> _What to work on_:
Filter the listing below, copying every line in which the word "field" appears.
□ □ □ □ □ □ □
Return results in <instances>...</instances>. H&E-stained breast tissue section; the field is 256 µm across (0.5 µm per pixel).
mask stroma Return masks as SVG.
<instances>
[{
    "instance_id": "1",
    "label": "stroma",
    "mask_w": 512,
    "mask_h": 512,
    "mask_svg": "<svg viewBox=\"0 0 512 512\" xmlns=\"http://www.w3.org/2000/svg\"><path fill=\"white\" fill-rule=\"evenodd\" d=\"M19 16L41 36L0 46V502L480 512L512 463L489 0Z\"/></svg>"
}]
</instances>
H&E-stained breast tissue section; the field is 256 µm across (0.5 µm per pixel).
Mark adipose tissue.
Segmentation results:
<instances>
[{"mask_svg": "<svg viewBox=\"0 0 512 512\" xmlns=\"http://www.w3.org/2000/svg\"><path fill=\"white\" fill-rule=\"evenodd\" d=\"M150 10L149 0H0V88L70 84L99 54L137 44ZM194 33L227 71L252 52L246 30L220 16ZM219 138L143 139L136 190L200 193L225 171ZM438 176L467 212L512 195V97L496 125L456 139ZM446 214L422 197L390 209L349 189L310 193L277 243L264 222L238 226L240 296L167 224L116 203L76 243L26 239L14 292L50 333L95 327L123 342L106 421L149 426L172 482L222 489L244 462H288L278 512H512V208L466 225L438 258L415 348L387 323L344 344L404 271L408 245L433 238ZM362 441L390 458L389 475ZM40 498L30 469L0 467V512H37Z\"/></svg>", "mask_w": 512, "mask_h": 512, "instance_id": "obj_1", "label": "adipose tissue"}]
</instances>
□ □ □ □ □ □ □
> _Reply_:
Return results in <instances>...</instances>. H&E-stained breast tissue section; the field is 256 µm across (0.5 µm per pixel).
H&E-stained breast tissue section; the field is 256 µm across (0.5 µm per pixel).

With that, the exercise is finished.